PROBLEM DETAILS:
Work through the data below and copy out every line where "screwdriver" is found.

DATA PROVIDED:
============================================================
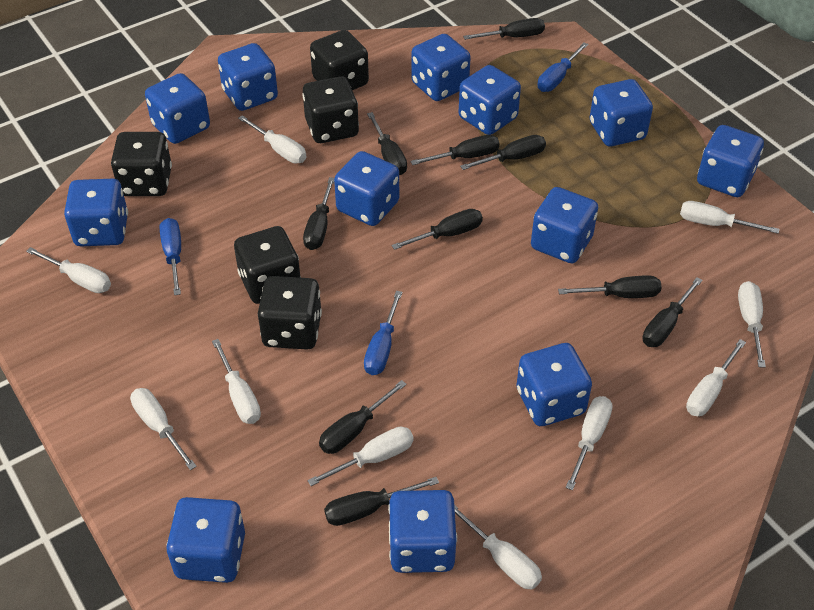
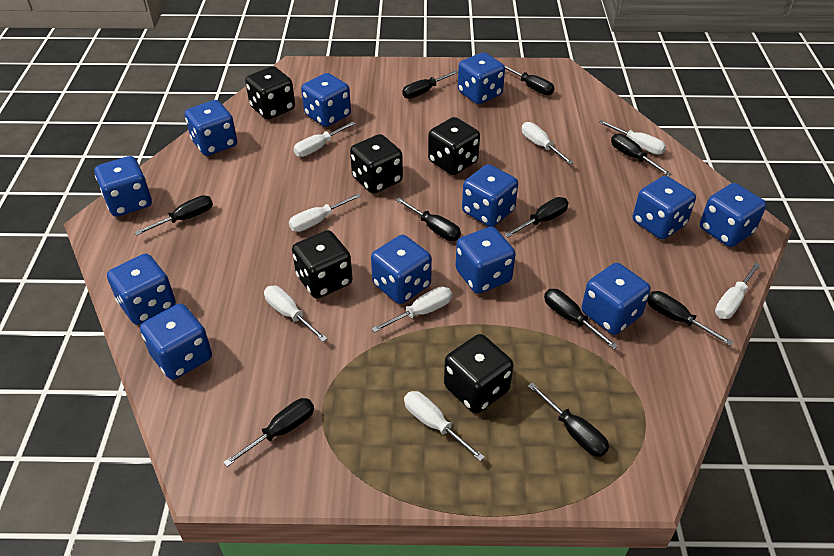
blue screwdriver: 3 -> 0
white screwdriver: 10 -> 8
============================================================
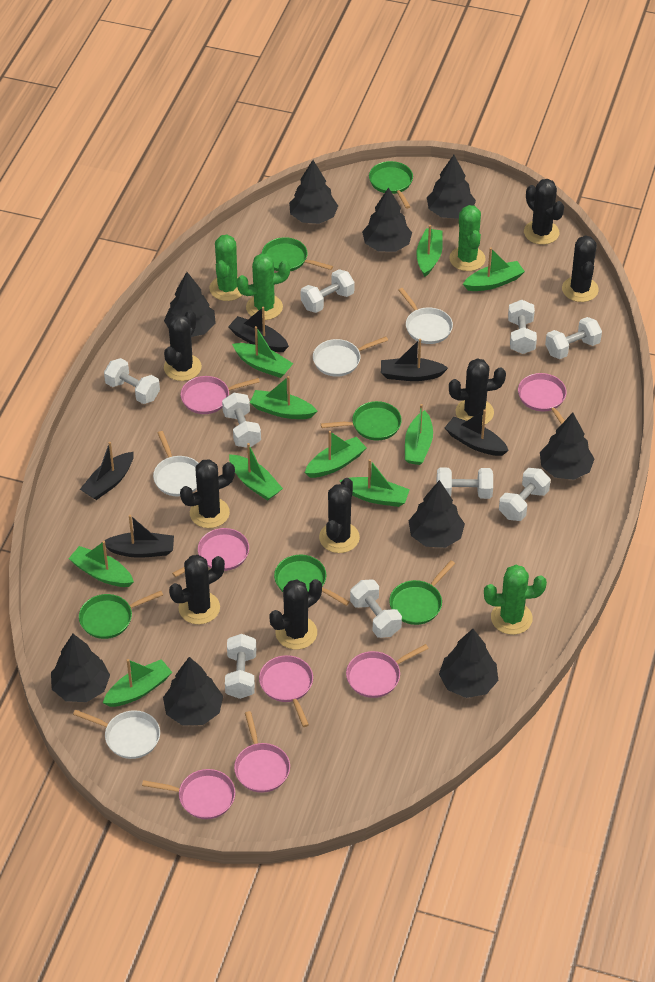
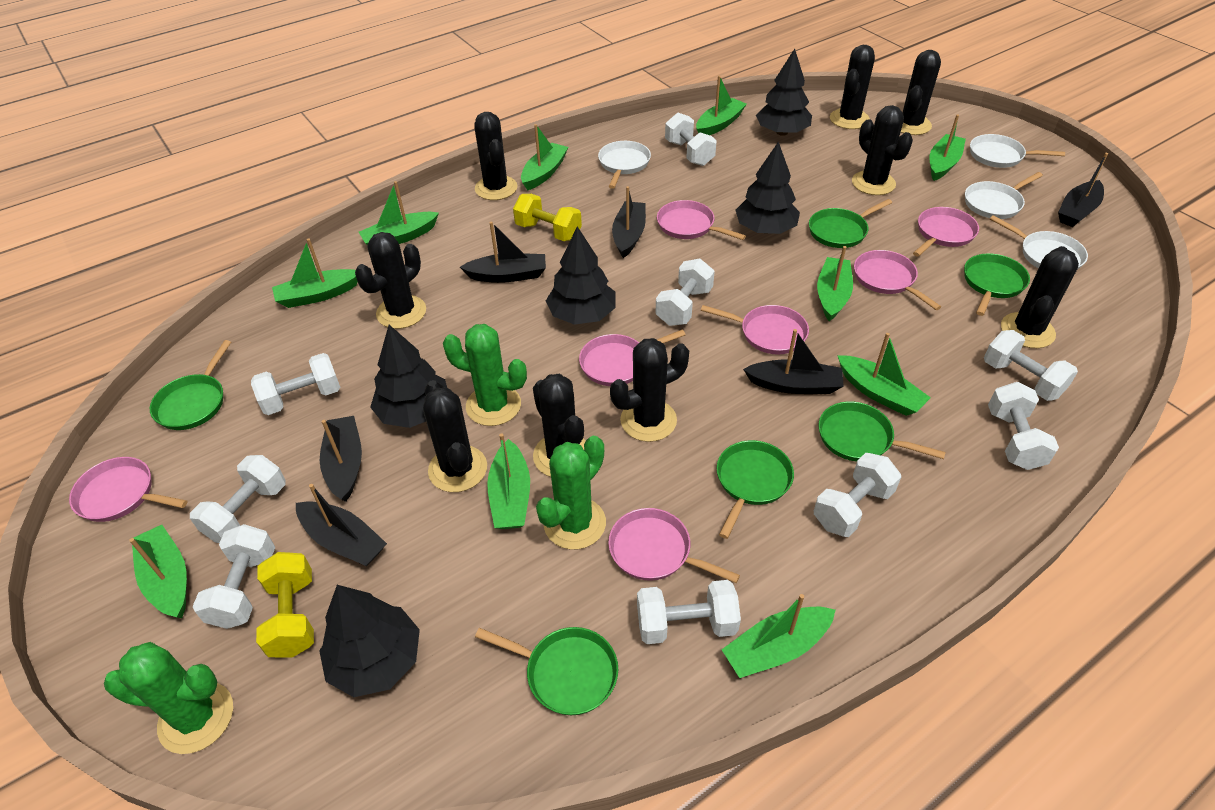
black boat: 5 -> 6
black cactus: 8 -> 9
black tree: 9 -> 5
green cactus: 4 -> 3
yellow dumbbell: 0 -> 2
============================================================
THE COMPLETED TASK:
blue screwdriver: 3 -> 0
white screwdriver: 10 -> 8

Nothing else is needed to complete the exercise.